=== STORED DATA ===

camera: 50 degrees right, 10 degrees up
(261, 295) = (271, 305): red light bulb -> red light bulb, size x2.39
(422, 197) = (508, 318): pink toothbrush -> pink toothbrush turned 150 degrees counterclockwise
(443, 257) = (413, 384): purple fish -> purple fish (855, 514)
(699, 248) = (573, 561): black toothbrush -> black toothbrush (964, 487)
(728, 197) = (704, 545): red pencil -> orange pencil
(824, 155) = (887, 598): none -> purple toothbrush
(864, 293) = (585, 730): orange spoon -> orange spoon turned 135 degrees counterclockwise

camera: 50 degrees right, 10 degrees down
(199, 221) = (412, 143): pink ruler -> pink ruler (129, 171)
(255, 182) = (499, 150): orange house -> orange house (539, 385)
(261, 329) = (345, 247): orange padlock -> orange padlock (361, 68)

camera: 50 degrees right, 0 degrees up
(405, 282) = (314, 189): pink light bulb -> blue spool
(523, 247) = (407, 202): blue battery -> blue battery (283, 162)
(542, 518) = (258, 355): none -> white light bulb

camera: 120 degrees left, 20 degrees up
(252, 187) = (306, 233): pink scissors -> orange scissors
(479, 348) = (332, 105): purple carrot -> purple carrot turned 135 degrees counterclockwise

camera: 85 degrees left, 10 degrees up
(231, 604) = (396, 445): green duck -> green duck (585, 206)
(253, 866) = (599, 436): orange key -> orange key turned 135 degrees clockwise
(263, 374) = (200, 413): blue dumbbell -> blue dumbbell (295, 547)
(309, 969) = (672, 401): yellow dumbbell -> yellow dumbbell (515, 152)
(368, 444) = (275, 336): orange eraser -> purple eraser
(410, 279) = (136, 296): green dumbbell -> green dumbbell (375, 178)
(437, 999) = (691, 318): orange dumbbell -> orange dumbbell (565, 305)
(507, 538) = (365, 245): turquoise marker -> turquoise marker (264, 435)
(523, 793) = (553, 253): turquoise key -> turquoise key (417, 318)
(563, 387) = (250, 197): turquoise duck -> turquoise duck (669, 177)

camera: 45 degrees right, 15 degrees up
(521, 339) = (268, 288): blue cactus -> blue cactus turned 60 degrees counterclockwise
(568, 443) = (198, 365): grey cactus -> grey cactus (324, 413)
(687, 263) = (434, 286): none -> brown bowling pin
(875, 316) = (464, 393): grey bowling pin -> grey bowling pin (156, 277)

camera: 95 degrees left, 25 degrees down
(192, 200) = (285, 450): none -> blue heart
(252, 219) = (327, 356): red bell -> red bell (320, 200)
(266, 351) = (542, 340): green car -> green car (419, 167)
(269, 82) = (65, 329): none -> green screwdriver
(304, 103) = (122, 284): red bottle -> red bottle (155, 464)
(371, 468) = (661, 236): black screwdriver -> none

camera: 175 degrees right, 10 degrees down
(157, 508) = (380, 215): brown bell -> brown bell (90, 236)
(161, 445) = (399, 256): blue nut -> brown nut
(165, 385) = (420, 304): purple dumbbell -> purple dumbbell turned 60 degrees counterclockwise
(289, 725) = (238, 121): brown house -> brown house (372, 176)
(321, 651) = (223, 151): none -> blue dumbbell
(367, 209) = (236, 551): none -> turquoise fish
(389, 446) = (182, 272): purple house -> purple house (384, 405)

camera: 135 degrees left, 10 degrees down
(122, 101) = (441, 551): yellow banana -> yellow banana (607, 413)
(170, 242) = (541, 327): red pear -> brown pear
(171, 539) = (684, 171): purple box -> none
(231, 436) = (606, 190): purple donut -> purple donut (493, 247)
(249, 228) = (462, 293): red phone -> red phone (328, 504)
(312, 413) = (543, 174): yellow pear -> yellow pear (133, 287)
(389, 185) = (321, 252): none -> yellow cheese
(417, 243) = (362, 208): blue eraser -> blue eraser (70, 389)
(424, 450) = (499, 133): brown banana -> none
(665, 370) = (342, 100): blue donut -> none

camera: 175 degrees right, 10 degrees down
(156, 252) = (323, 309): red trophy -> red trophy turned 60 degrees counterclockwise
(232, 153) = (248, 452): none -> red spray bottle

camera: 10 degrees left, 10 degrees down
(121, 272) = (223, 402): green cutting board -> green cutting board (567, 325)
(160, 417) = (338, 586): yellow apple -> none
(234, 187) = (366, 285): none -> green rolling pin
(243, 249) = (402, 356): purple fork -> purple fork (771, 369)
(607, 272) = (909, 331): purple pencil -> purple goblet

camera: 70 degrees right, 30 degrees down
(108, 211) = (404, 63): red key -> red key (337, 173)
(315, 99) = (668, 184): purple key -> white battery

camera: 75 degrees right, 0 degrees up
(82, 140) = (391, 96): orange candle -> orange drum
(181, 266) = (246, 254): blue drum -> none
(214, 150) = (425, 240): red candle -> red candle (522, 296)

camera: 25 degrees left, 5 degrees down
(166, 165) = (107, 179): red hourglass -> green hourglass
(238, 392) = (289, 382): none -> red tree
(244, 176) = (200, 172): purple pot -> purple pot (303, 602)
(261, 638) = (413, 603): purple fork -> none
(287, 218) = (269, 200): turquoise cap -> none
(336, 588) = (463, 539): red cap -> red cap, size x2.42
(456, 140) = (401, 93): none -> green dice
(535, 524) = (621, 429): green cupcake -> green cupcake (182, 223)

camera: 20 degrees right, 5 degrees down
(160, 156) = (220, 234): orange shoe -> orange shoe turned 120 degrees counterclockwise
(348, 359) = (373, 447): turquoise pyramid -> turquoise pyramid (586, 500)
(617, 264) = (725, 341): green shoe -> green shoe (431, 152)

===

**WORK REQUEST**.
Please copy all of the data above exactly.

**SOLUTION**.
camera: 50 degrees right, 10 degrees up
(261, 295) = (271, 305): red light bulb -> red light bulb, size x2.39
(422, 197) = (508, 318): pink toothbrush -> pink toothbrush turned 150 degrees counterclockwise
(443, 257) = (413, 384): purple fish -> purple fish (855, 514)
(699, 248) = (573, 561): black toothbrush -> black toothbrush (964, 487)
(728, 197) = (704, 545): red pencil -> orange pencil
(824, 155) = (887, 598): none -> purple toothbrush
(864, 293) = (585, 730): orange spoon -> orange spoon turned 135 degrees counterclockwise

camera: 50 degrees right, 10 degrees down
(199, 221) = (412, 143): pink ruler -> pink ruler (129, 171)
(255, 182) = (499, 150): orange house -> orange house (539, 385)
(261, 329) = (345, 247): orange padlock -> orange padlock (361, 68)

camera: 50 degrees right, 0 degrees up
(405, 282) = (314, 189): pink light bulb -> blue spool
(523, 247) = (407, 202): blue battery -> blue battery (283, 162)
(542, 518) = (258, 355): none -> white light bulb

camera: 120 degrees left, 20 degrees up
(252, 187) = (306, 233): pink scissors -> orange scissors
(479, 348) = (332, 105): purple carrot -> purple carrot turned 135 degrees counterclockwise

camera: 85 degrees left, 10 degrees up
(231, 604) = (396, 445): green duck -> green duck (585, 206)
(253, 866) = (599, 436): orange key -> orange key turned 135 degrees clockwise
(263, 374) = (200, 413): blue dumbbell -> blue dumbbell (295, 547)
(309, 969) = (672, 401): yellow dumbbell -> yellow dumbbell (515, 152)
(368, 444) = (275, 336): orange eraser -> purple eraser
(410, 279) = (136, 296): green dumbbell -> green dumbbell (375, 178)
(437, 999) = (691, 318): orange dumbbell -> orange dumbbell (565, 305)
(507, 538) = (365, 245): turquoise marker -> turquoise marker (264, 435)
(523, 793) = (553, 253): turquoise key -> turquoise key (417, 318)
(563, 387) = (250, 197): turquoise duck -> turquoise duck (669, 177)

camera: 45 degrees right, 15 degrees up
(521, 339) = (268, 288): blue cactus -> blue cactus turned 60 degrees counterclockwise
(568, 443) = (198, 365): grey cactus -> grey cactus (324, 413)
(687, 263) = (434, 286): none -> brown bowling pin
(875, 316) = (464, 393): grey bowling pin -> grey bowling pin (156, 277)

camera: 95 degrees left, 25 degrees down
(192, 200) = (285, 450): none -> blue heart
(252, 219) = (327, 356): red bell -> red bell (320, 200)
(266, 351) = (542, 340): green car -> green car (419, 167)
(269, 82) = (65, 329): none -> green screwdriver
(304, 103) = (122, 284): red bottle -> red bottle (155, 464)
(371, 468) = (661, 236): black screwdriver -> none

camera: 175 degrees right, 10 degrees down
(157, 508) = (380, 215): brown bell -> brown bell (90, 236)
(161, 445) = (399, 256): blue nut -> brown nut
(165, 385) = (420, 304): purple dumbbell -> purple dumbbell turned 60 degrees counterclockwise
(289, 725) = (238, 121): brown house -> brown house (372, 176)
(321, 651) = (223, 151): none -> blue dumbbell
(367, 209) = (236, 551): none -> turquoise fish
(389, 446) = (182, 272): purple house -> purple house (384, 405)

camera: 135 degrees left, 10 degrees down
(122, 101) = (441, 551): yellow banana -> yellow banana (607, 413)
(170, 242) = (541, 327): red pear -> brown pear
(171, 539) = (684, 171): purple box -> none
(231, 436) = (606, 190): purple donut -> purple donut (493, 247)
(249, 228) = (462, 293): red phone -> red phone (328, 504)
(312, 413) = (543, 174): yellow pear -> yellow pear (133, 287)
(389, 185) = (321, 252): none -> yellow cheese
(417, 243) = (362, 208): blue eraser -> blue eraser (70, 389)
(424, 450) = (499, 133): brown banana -> none
(665, 370) = (342, 100): blue donut -> none

camera: 175 degrees right, 10 degrees down
(156, 252) = (323, 309): red trophy -> red trophy turned 60 degrees counterclockwise
(232, 153) = (248, 452): none -> red spray bottle

camera: 10 degrees left, 10 degrees down
(121, 272) = (223, 402): green cutting board -> green cutting board (567, 325)
(160, 417) = (338, 586): yellow apple -> none
(234, 187) = (366, 285): none -> green rolling pin
(243, 249) = (402, 356): purple fork -> purple fork (771, 369)
(607, 272) = (909, 331): purple pencil -> purple goblet

camera: 70 degrees right, 30 degrees down
(108, 211) = (404, 63): red key -> red key (337, 173)
(315, 99) = (668, 184): purple key -> white battery

camera: 75 degrees right, 0 degrees up
(82, 140) = (391, 96): orange candle -> orange drum
(181, 266) = (246, 254): blue drum -> none
(214, 150) = (425, 240): red candle -> red candle (522, 296)

camera: 25 degrees left, 5 degrees down
(166, 165) = (107, 179): red hourglass -> green hourglass
(238, 392) = (289, 382): none -> red tree
(244, 176) = (200, 172): purple pot -> purple pot (303, 602)
(261, 638) = (413, 603): purple fork -> none
(287, 218) = (269, 200): turquoise cap -> none
(336, 588) = (463, 539): red cap -> red cap, size x2.42
(456, 140) = (401, 93): none -> green dice
(535, 524) = (621, 429): green cupcake -> green cupcake (182, 223)

camera: 20 degrees right, 5 degrees down
(160, 156) = (220, 234): orange shoe -> orange shoe turned 120 degrees counterclockwise
(348, 359) = (373, 447): turquoise pyramid -> turquoise pyramid (586, 500)
(617, 264) = (725, 341): green shoe -> green shoe (431, 152)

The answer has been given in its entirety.